*** Source material ***

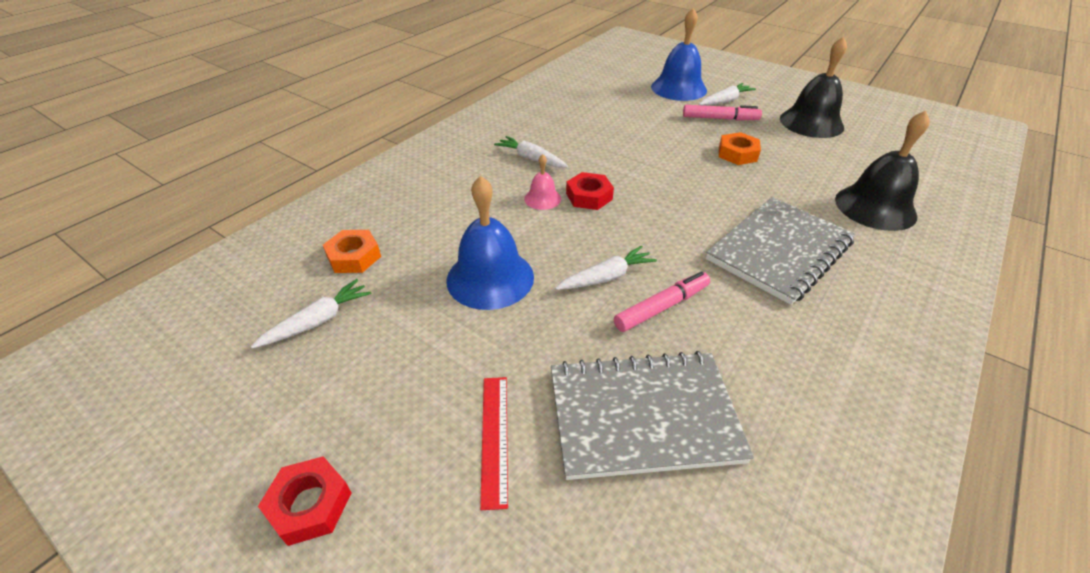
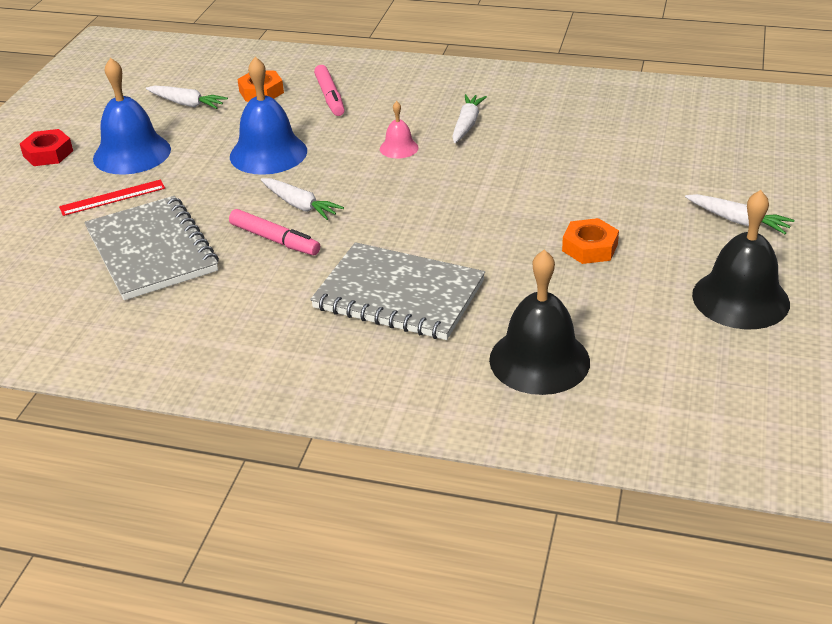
camera: 70 degrees right, 5 degrees down
(589, 196) = (421, 171): red nut -> none
(678, 88) = (740, 180): blue bell -> blue bell (132, 153)
(720, 118) = (677, 223): pink marker -> pink marker (330, 97)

*** End of Source material ***

Work task:
Please restate the material word for word; the pictures stay out.

Solved exercise:
camera: 70 degrees right, 5 degrees down
(589, 196) = (421, 171): red nut -> none
(678, 88) = (740, 180): blue bell -> blue bell (132, 153)
(720, 118) = (677, 223): pink marker -> pink marker (330, 97)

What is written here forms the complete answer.